[Source records — start]

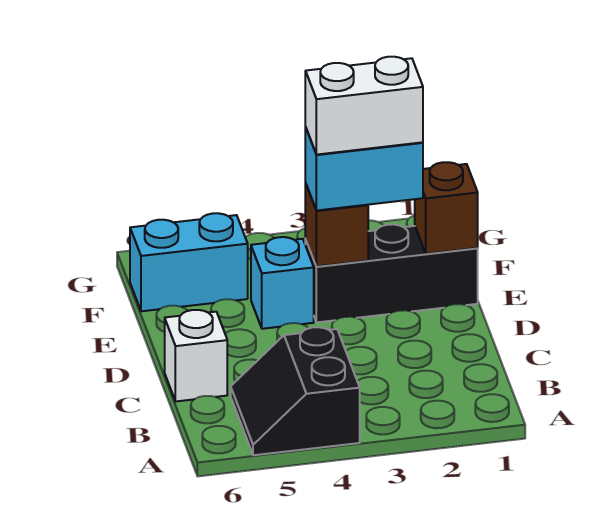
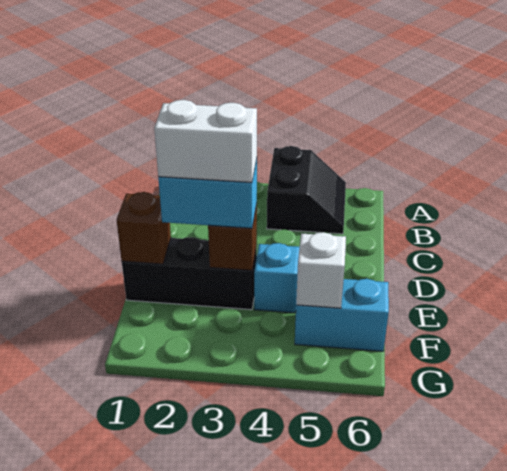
white brick C6 level 1 -> white brick F5 level 2

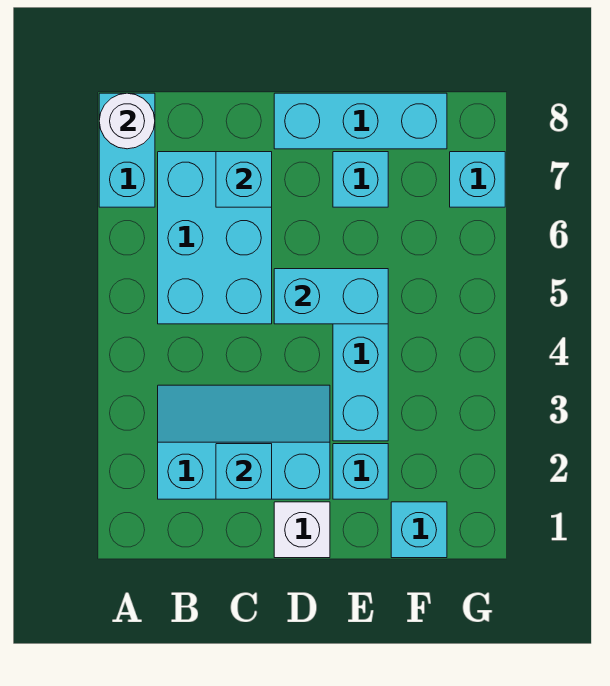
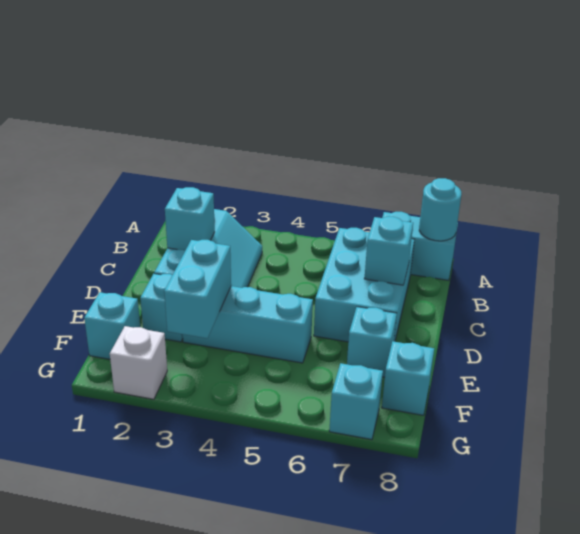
white round brick A8 level 2 -> cyan round brick A8 level 2
cyan brick B5:C7 level 1 -> cyan brick B6:D7 level 1
white brick D1 level 1 -> white brick G2 level 1
cyan brick D5:E5 level 2 -> cyan brick E3:F3 level 2
cyan brick D8:F8 level 1 -> cyan brick F8 level 1

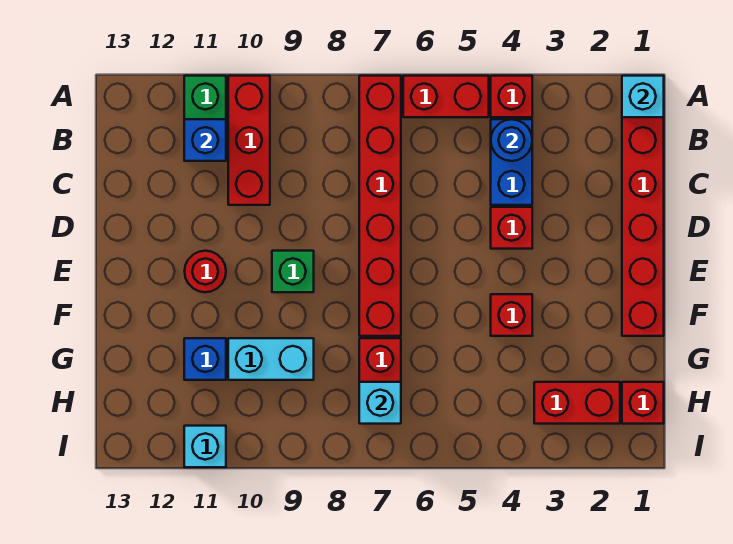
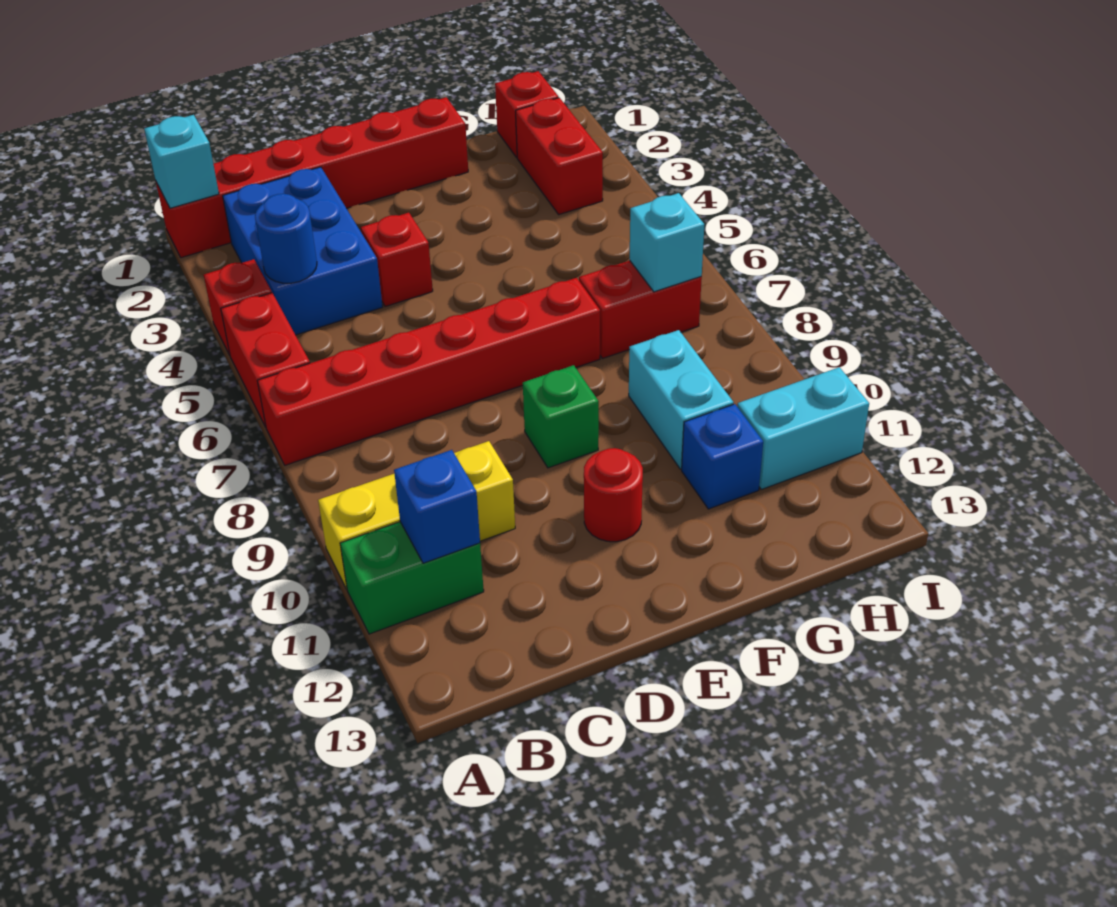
red brick A10:C10 level 1 -> yellow brick A10:C10 level 1
blue brick B4:C4 level 1 -> blue brick B2:C4 level 1
red brick F4 level 1 -> none
cyan brick I11 level 1 -> cyan brick H11:I11 level 1

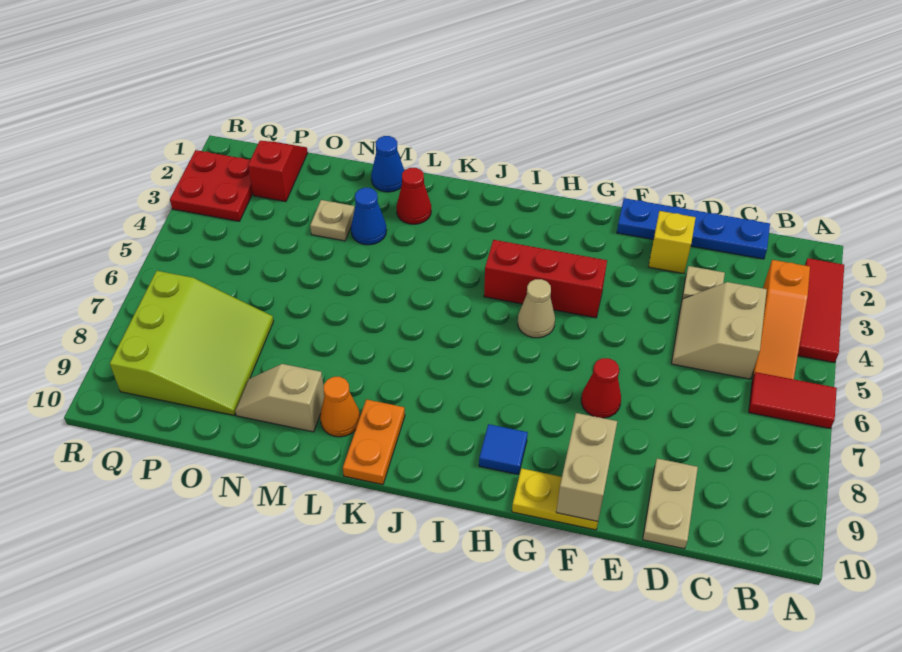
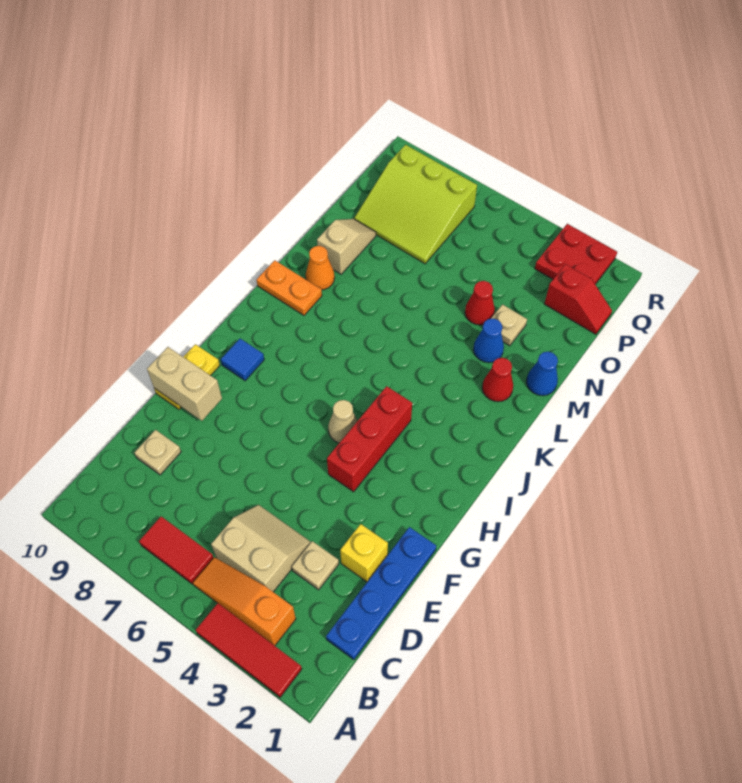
red tile A6:B6 level 1 -> red tile B6:B7 level 1
tan plate D9:D10 level 1 -> tan plate D9 level 1
red cone F7 level 1 -> red cone N4 level 1

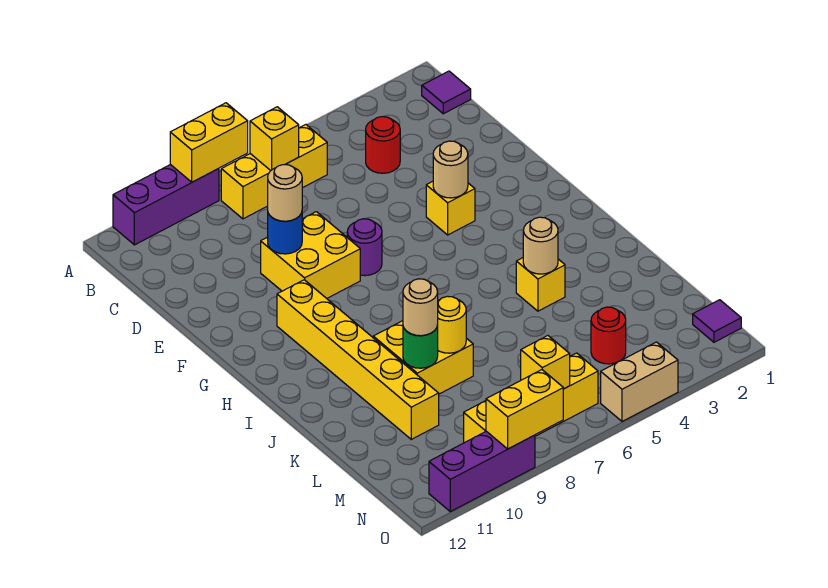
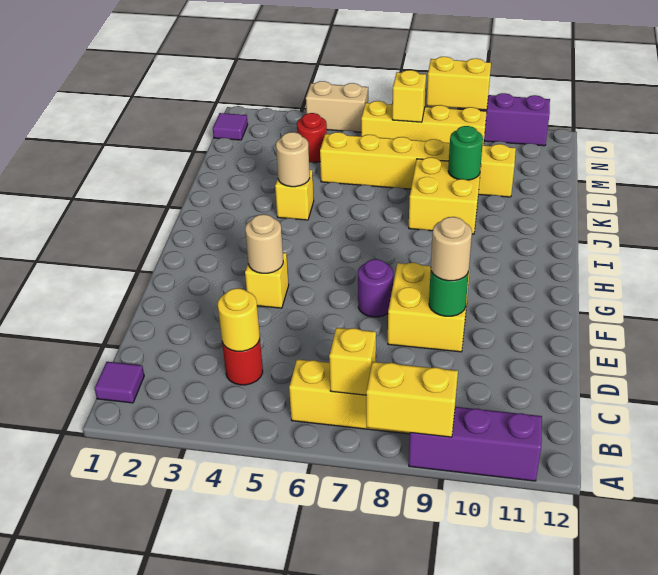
blue round brick E9 level 2 -> green round brick E9 level 2
yellow brick G10:L10 level 1 -> yellow brick L5:L10 level 1
yellow round brick K8 level 2 -> yellow round brick C4 level 2
tan round brick K9 level 3 -> none

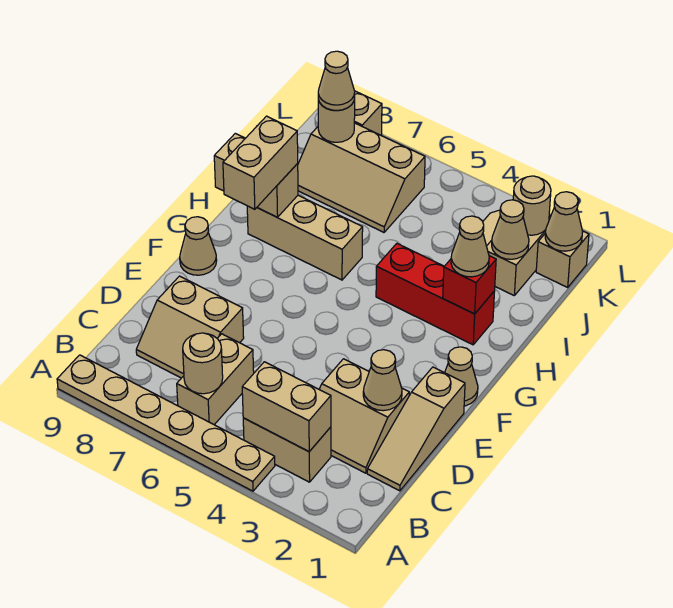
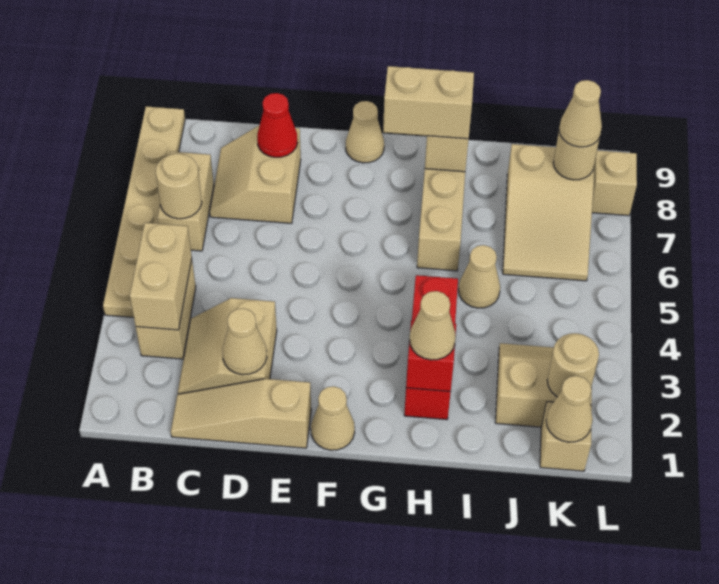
tan brick B6:C6 level 1 -> tan brick B6:B7 level 1
none -> red cone D8 level 2
tan cone J2 level 2 -> tan cone I5 level 1
tan slope J6:K8 level 1 top K -> tan slope J6:K8 level 1 top 8

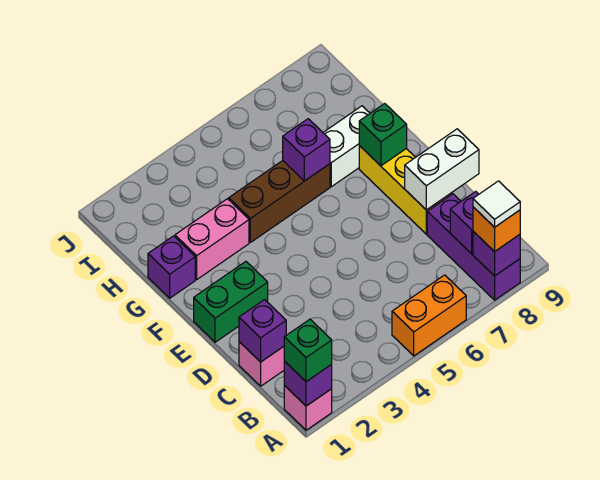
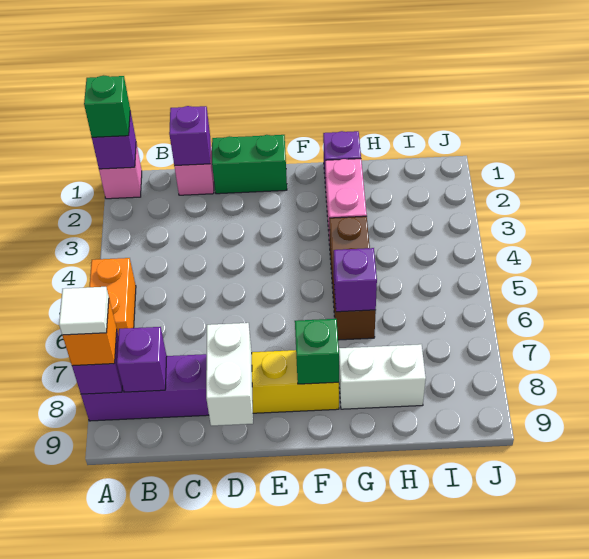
green brick E1:E2 level 1 -> green brick D1:E1 level 1
white brick G7:G8 level 1 -> white brick G8:H8 level 1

[Source records — finish]

_Exercise goal_
State the number of lines above that hold the string "yellow", with nothing added.

_Solution to this problem_
3